··· Data extracts

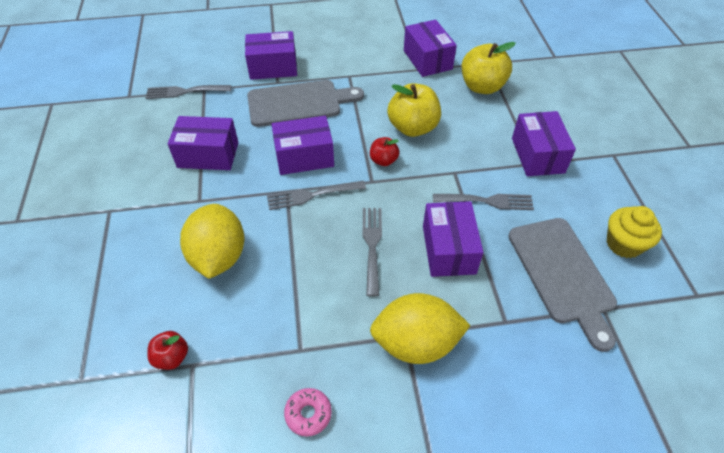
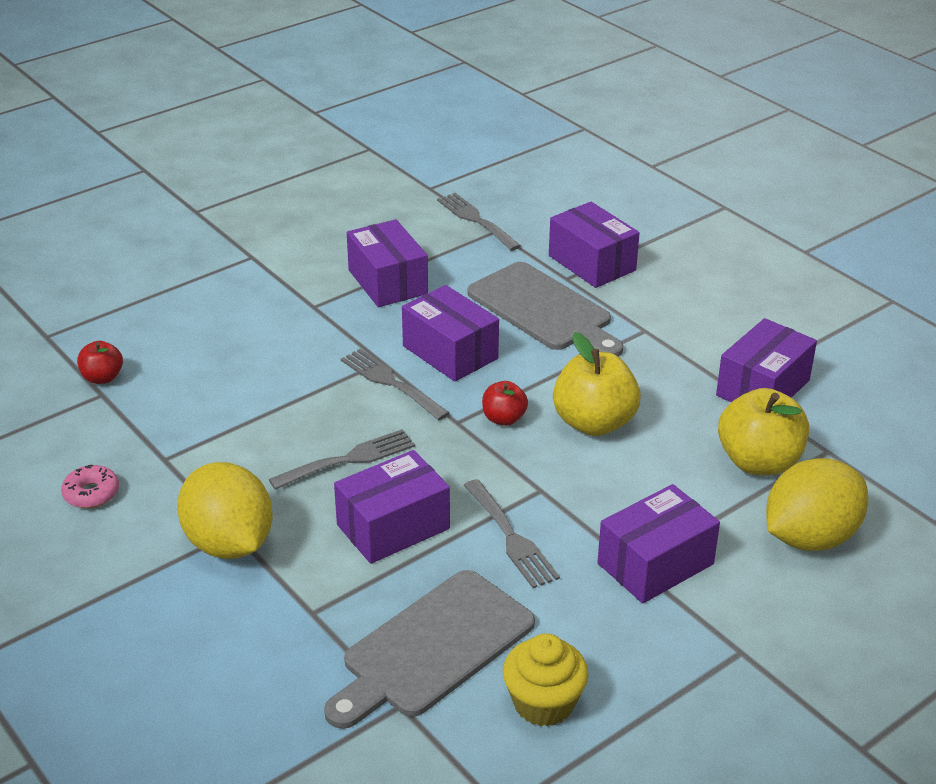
camera: 60 degrees right, 15 degrees down
(219, 256) = (246, 353): yellow lemon -> yellow lemon (810, 537)

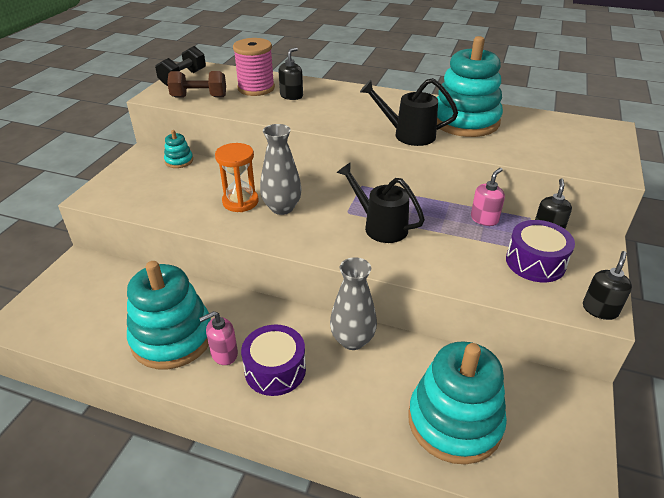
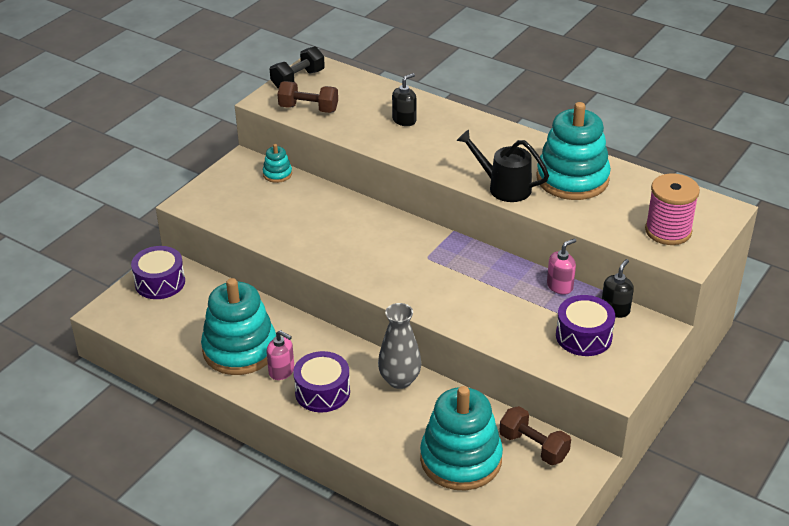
camera: 15 degrees right, 0 degrees up
(74, 281) = (160, 282): none -> purple drum
(224, 354) = (282, 371): pink soap dispenser -> pink soap dispenser turned 135 degrees counterclockwise
(240, 202) = (326, 230): orange hourglass -> none
(256, 88) = (370, 104): pink spool -> pink spool (668, 231)
(282, 208) = (365, 243): grey vase -> none
(380, 226) = (452, 277): black watering can -> none
(521, 389) = (533, 447): none -> brown dumbbell
(600, 309) = (615, 387): black soap dispenser -> none

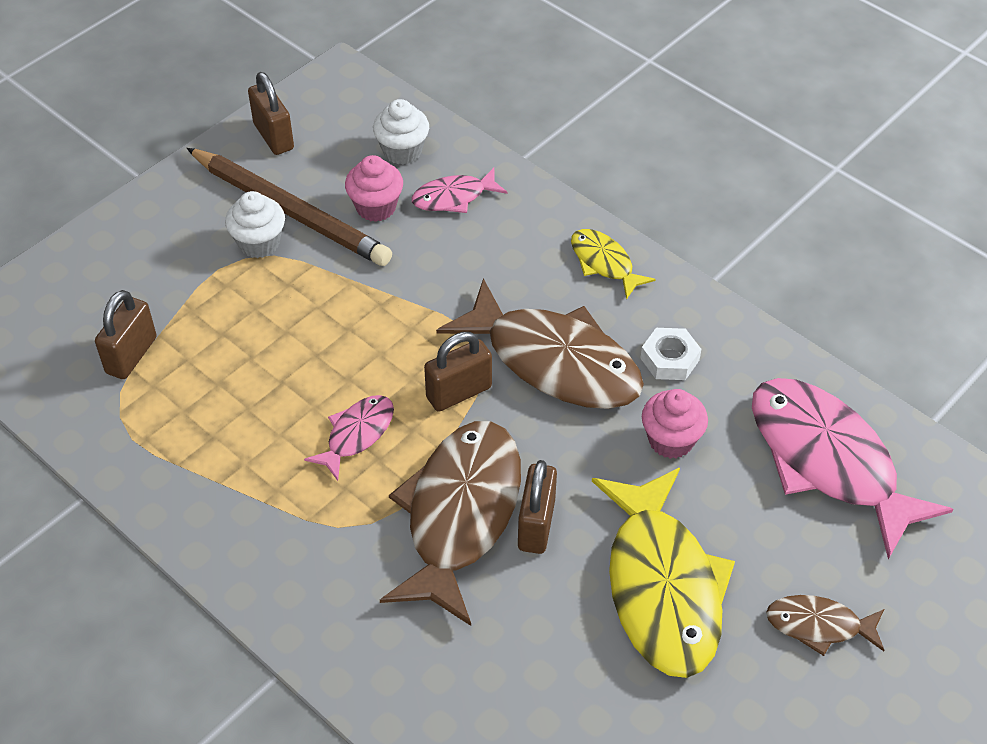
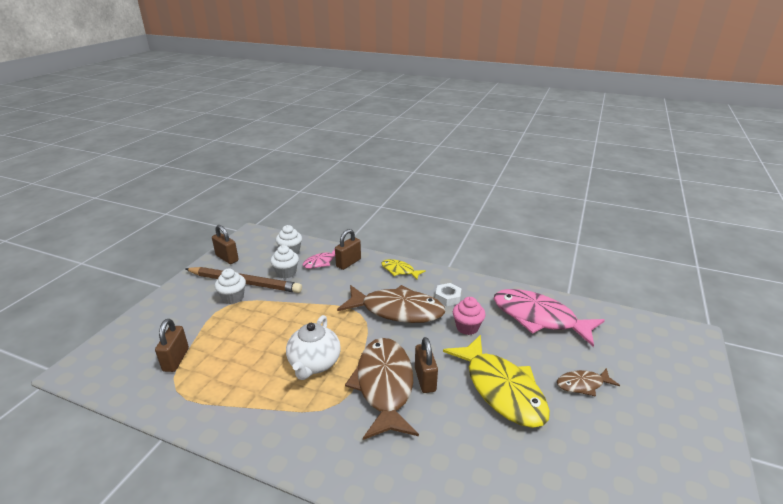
camera: 20 degrees left, 20 degrees down
(357, 434) = (314, 364): pink fish -> white teapot
(376, 207) = (286, 273): pink cupcake -> white cupcake
(459, 392) = (358, 333): brown padlock -> brown padlock (348, 263)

······

Your objective
Retype the data word for word and keep the pictures out of it.

Task answer
camera: 60 degrees right, 15 degrees down
(219, 256) = (246, 353): yellow lemon -> yellow lemon (810, 537)

camera: 15 degrees right, 0 degrees up
(74, 281) = (160, 282): none -> purple drum
(224, 354) = (282, 371): pink soap dispenser -> pink soap dispenser turned 135 degrees counterclockwise
(240, 202) = (326, 230): orange hourglass -> none
(256, 88) = (370, 104): pink spool -> pink spool (668, 231)
(282, 208) = (365, 243): grey vase -> none
(380, 226) = (452, 277): black watering can -> none
(521, 389) = (533, 447): none -> brown dumbbell
(600, 309) = (615, 387): black soap dispenser -> none

camera: 20 degrees left, 20 degrees down
(357, 434) = (314, 364): pink fish -> white teapot
(376, 207) = (286, 273): pink cupcake -> white cupcake
(459, 392) = (358, 333): brown padlock -> brown padlock (348, 263)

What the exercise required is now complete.